Pick out each line in the entries below that contains the string "kern" and copy those lines.
━━━ Record set ━━━
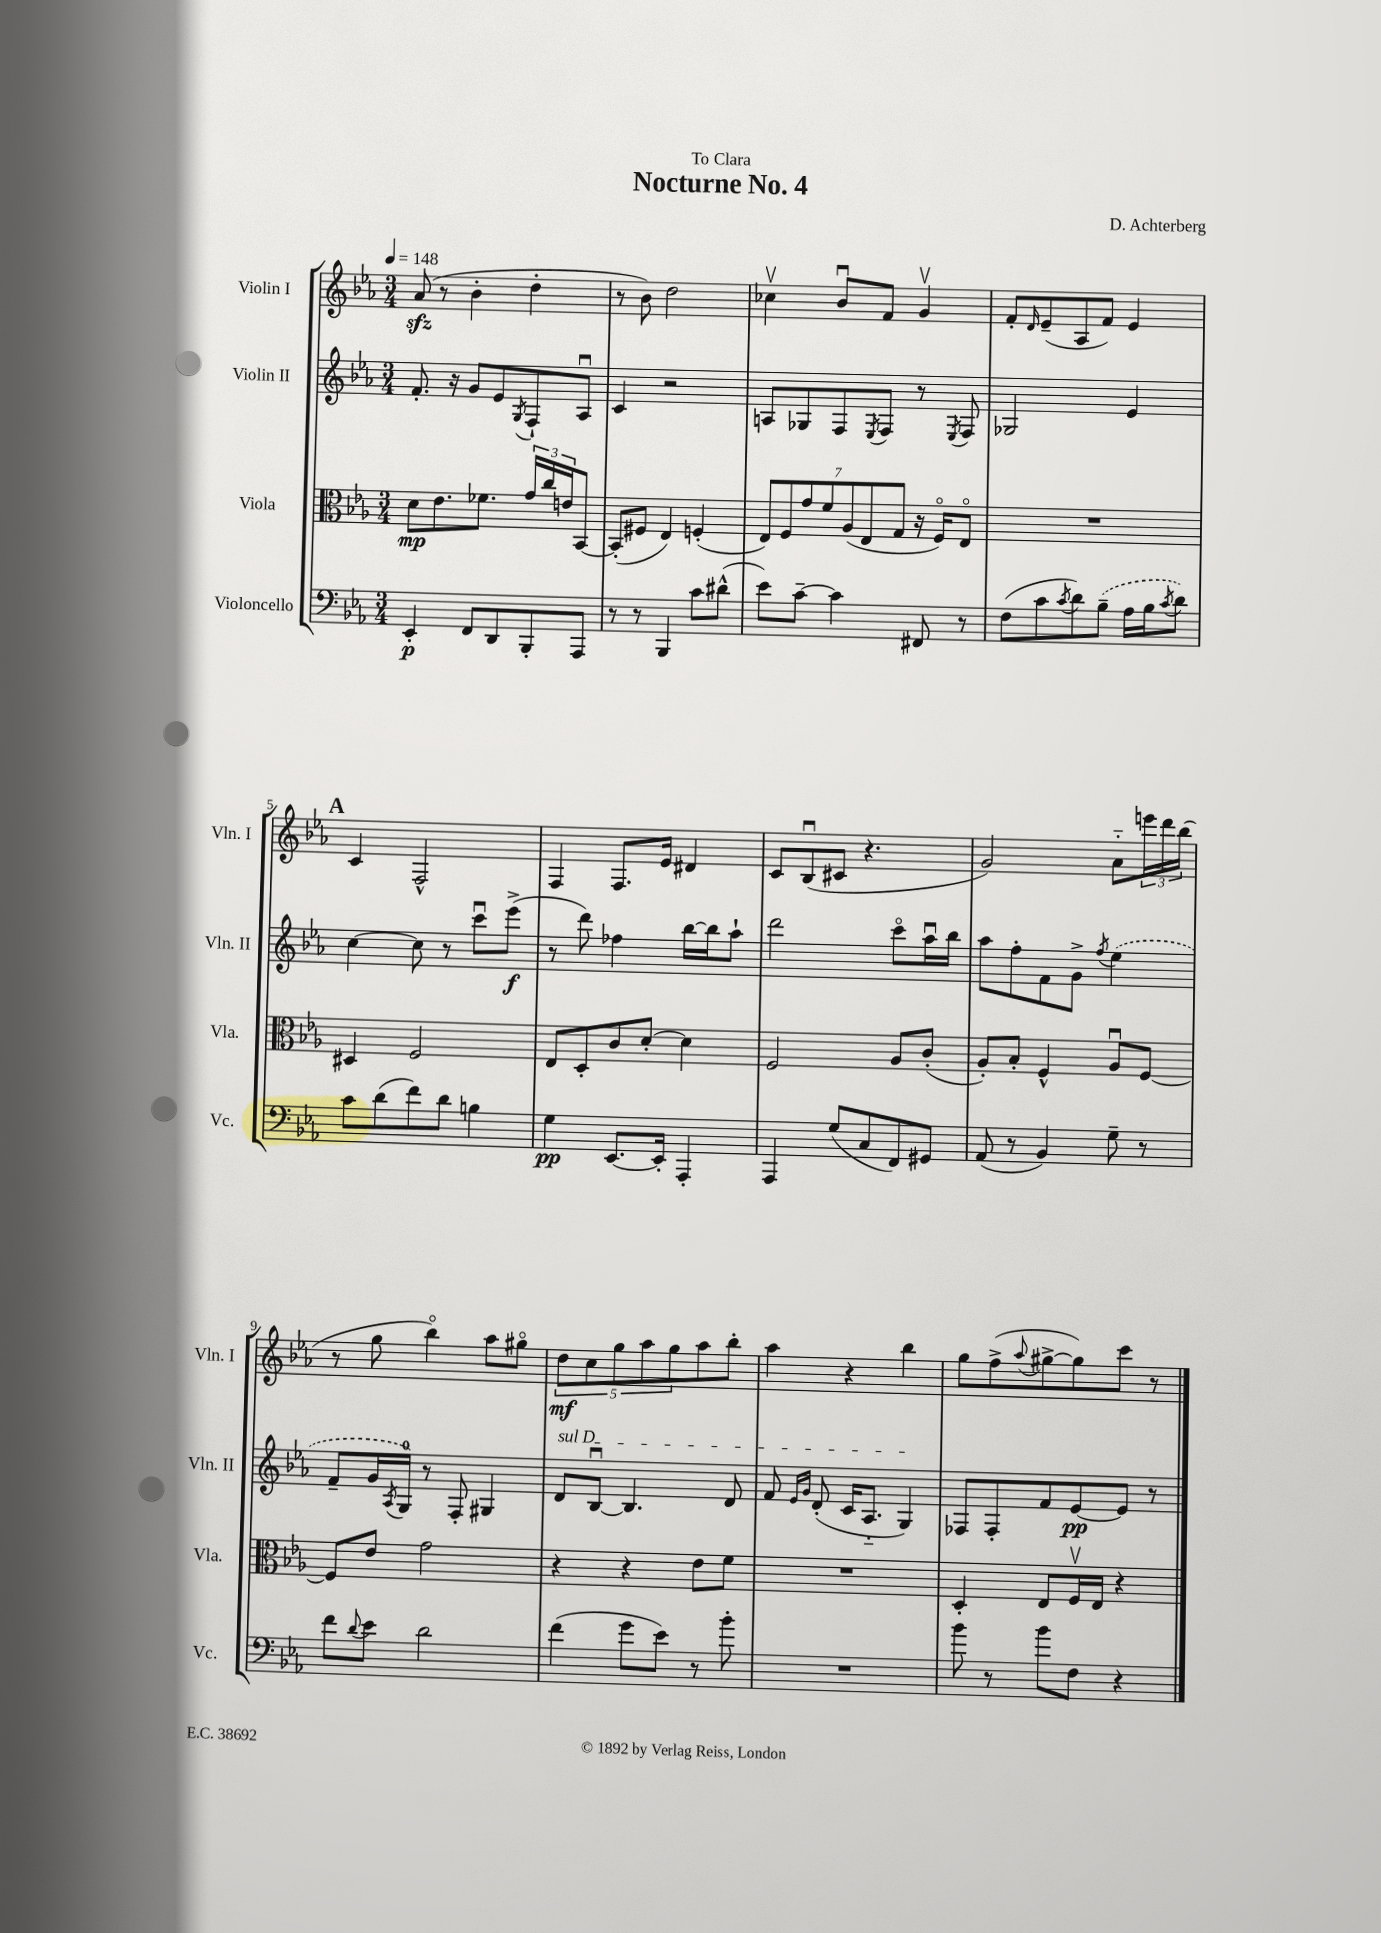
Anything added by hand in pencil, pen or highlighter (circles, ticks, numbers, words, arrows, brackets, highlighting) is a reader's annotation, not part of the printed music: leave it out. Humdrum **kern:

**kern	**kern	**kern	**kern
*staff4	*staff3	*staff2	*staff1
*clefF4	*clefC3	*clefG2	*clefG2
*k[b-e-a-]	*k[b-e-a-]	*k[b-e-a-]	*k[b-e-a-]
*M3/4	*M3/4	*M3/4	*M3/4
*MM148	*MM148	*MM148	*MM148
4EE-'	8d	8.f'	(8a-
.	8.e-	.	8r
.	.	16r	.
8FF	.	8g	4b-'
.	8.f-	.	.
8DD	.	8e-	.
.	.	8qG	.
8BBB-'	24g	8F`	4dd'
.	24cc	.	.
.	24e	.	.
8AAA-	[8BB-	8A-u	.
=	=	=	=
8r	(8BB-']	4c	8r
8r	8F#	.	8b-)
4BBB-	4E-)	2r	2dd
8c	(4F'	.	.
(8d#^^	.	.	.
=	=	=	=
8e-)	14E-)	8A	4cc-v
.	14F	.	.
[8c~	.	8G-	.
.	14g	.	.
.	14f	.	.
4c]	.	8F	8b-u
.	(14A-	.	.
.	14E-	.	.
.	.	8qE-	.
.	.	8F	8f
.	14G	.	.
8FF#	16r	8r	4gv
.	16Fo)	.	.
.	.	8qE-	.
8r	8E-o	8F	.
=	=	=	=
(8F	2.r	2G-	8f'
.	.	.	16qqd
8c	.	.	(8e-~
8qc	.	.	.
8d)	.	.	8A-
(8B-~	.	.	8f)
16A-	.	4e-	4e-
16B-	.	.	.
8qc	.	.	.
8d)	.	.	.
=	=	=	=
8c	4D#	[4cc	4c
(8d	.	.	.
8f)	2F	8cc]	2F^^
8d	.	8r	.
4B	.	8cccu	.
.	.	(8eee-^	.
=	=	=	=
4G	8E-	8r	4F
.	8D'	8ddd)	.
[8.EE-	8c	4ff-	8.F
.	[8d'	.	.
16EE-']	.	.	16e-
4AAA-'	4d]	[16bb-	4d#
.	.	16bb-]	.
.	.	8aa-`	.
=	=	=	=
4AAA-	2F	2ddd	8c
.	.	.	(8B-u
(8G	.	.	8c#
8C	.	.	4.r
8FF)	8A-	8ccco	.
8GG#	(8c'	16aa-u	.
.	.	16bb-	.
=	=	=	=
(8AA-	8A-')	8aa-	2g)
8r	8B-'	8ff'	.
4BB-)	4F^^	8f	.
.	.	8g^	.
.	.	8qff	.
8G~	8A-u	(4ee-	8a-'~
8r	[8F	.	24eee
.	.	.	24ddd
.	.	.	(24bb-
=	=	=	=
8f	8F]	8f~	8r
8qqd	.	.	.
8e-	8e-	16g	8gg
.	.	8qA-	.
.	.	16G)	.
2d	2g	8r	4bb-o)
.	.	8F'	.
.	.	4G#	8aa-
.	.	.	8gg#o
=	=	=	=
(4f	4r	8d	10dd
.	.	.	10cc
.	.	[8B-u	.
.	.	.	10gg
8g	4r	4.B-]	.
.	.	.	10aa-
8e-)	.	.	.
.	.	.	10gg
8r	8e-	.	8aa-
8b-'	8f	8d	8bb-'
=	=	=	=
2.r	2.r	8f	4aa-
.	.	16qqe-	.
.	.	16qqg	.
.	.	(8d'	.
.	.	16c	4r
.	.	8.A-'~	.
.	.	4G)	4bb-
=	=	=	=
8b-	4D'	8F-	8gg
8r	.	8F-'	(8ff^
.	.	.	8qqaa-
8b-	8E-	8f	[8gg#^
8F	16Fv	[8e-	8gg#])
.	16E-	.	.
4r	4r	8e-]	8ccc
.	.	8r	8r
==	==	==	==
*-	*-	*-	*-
━━━
Solution to this task:
Anything added by hand in pencil, pen or highlighter (circles, ticks, numbers, words, arrows, brackets, highlighting) is a reader's annotation, not part of the printed music: leave it out. Humdrum **kern:
**kern	**kern	**kern	**kern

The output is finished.